Copy each line below exactly and leave the pictures out.

### Dataset content
□ □ □ □

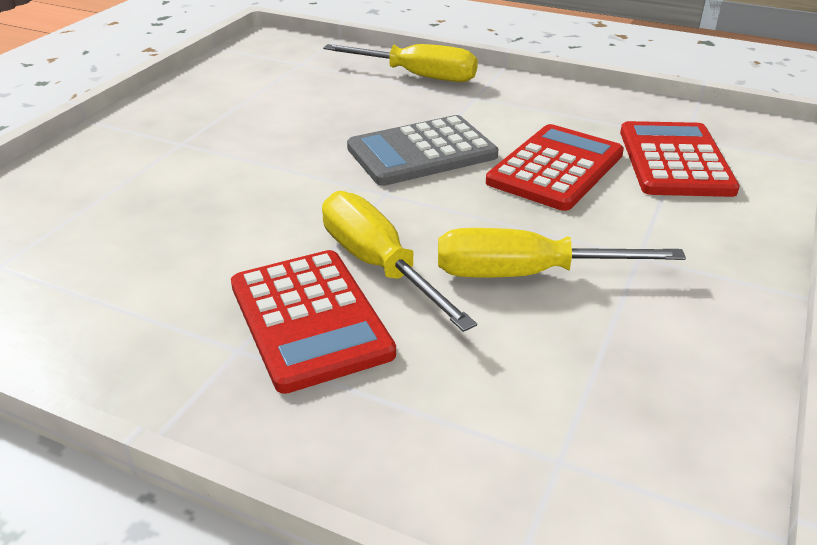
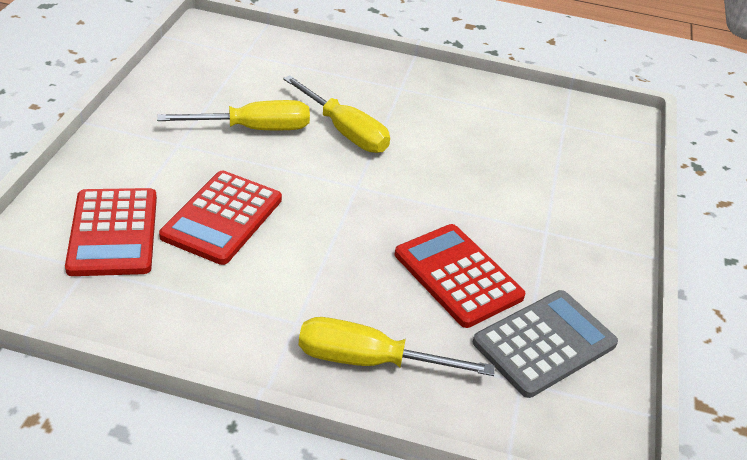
camera: 165 degrees right, 5 degrees up
red calculator [231,250,396,394] -> red calculator moved to [395,224,525,328]
grey calculator [347,115,498,186] -> grey calculator moved to [473,290,618,398]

□ □ □ □

### Result of the exercise
camera: 165 degrees right, 5 degrees up
red calculator [231,250,396,394] -> red calculator moved to [395,224,525,328]
grey calculator [347,115,498,186] -> grey calculator moved to [473,290,618,398]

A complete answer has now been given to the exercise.